⟨
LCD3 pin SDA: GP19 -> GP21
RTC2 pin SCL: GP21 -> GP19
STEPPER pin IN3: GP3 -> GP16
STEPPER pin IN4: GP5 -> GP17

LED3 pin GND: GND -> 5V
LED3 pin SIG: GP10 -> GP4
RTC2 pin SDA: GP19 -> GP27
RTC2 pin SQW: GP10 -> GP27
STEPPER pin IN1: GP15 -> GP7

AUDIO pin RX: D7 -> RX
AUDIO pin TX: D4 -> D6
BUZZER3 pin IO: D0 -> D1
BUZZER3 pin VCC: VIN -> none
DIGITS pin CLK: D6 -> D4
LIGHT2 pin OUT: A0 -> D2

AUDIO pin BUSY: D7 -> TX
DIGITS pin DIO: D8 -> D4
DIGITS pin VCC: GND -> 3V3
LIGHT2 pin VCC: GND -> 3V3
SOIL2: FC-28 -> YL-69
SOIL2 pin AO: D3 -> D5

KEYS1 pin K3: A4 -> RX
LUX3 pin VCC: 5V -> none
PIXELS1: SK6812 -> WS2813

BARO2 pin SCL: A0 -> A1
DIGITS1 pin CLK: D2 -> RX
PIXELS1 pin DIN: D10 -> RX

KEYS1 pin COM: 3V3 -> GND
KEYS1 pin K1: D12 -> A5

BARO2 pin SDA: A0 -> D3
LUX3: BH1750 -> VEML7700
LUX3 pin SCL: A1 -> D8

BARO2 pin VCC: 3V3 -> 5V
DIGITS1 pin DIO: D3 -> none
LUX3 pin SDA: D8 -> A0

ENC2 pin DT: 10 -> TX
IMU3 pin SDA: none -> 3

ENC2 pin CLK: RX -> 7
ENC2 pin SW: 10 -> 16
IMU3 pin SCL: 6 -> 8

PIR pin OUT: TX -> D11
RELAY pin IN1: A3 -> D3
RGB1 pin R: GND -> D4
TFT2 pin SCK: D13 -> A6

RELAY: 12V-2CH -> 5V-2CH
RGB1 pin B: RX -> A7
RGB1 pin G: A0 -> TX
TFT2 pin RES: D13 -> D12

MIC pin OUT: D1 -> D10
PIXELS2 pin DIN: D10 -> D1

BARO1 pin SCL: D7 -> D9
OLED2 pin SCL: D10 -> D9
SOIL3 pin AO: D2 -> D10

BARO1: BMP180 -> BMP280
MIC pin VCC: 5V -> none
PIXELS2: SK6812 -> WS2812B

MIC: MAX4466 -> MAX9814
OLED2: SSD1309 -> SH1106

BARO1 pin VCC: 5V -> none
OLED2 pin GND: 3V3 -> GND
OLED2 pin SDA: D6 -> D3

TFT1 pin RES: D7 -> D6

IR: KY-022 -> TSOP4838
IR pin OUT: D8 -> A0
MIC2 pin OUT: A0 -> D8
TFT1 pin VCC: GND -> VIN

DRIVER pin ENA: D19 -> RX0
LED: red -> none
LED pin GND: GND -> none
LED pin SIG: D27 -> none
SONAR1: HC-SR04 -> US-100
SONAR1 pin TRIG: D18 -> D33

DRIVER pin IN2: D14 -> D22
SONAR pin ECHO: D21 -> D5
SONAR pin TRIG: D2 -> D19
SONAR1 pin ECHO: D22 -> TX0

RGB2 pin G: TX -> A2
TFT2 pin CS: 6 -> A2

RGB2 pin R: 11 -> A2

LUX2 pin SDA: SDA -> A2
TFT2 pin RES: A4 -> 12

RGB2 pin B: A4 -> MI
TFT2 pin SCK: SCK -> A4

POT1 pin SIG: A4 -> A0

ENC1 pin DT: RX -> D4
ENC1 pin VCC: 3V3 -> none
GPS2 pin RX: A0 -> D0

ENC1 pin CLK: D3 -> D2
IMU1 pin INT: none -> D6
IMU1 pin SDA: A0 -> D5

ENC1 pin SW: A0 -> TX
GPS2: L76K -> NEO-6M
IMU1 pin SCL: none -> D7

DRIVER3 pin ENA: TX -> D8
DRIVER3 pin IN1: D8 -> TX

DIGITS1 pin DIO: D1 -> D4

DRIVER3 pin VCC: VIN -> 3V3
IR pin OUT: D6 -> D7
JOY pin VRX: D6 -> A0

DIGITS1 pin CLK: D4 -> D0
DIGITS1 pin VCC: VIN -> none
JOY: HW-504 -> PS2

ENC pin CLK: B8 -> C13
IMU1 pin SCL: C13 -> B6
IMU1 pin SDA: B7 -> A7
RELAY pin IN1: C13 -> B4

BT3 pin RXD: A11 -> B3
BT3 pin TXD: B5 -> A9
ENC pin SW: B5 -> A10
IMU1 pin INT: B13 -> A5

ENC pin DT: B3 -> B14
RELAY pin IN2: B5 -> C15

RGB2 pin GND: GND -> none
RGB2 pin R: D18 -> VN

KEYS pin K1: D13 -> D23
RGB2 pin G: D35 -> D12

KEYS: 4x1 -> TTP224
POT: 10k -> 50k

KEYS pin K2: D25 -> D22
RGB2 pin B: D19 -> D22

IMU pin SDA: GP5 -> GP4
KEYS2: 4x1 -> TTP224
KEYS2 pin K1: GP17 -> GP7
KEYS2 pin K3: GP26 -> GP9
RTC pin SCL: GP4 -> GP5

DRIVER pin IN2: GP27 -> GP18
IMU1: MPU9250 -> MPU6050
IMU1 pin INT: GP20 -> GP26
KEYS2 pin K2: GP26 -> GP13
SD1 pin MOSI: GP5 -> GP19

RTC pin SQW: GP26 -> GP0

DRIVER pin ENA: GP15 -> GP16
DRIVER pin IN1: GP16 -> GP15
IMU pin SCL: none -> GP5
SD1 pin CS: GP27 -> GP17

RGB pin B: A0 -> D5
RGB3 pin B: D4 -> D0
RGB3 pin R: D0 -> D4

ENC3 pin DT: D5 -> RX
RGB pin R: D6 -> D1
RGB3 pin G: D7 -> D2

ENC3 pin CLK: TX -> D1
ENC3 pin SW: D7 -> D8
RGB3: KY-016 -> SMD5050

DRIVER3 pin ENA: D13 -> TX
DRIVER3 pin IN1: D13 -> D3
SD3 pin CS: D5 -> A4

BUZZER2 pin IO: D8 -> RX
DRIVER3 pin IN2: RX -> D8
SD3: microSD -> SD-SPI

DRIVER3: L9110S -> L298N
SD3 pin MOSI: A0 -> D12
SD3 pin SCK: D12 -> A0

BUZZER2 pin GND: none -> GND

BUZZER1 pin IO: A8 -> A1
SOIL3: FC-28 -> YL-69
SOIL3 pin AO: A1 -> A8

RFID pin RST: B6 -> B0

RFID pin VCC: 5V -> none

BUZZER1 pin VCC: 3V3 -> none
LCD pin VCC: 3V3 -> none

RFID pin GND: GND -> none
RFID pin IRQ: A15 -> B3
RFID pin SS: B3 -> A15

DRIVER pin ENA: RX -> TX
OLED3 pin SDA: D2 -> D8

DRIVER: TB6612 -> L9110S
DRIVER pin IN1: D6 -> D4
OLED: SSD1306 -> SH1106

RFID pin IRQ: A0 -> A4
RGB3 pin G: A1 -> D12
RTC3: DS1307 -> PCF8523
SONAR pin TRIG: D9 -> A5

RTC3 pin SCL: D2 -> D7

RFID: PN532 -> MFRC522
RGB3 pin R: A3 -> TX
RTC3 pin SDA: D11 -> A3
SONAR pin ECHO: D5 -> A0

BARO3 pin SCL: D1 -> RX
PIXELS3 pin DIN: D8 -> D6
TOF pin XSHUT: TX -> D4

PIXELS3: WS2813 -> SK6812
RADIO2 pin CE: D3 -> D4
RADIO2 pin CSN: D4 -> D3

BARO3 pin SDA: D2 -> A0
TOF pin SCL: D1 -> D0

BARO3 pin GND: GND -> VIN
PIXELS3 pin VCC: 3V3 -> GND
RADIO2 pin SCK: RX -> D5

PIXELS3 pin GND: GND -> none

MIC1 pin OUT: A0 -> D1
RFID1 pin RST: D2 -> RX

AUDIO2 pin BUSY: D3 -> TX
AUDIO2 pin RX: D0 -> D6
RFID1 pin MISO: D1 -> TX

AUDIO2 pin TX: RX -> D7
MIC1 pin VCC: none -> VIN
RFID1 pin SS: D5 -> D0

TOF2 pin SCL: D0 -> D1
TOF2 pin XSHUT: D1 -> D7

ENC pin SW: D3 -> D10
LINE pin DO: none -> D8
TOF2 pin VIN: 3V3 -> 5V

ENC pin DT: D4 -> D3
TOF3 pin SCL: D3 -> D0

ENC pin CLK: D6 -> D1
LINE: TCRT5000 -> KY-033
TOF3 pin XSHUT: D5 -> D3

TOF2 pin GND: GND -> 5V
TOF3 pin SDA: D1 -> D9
⟩
• [Work required] Print nothing but the lines from the line with "RFID1 pin SS: D5 -> D0" to the last line of the records above. Both of those lines count.

• [Written reply]
RFID1 pin SS: D5 -> D0

TOF2 pin SCL: D0 -> D1
TOF2 pin XSHUT: D1 -> D7

ENC pin SW: D3 -> D10
LINE pin DO: none -> D8
TOF2 pin VIN: 3V3 -> 5V

ENC pin DT: D4 -> D3
TOF3 pin SCL: D3 -> D0

ENC pin CLK: D6 -> D1
LINE: TCRT5000 -> KY-033
TOF3 pin XSHUT: D5 -> D3

TOF2 pin GND: GND -> 5V
TOF3 pin SDA: D1 -> D9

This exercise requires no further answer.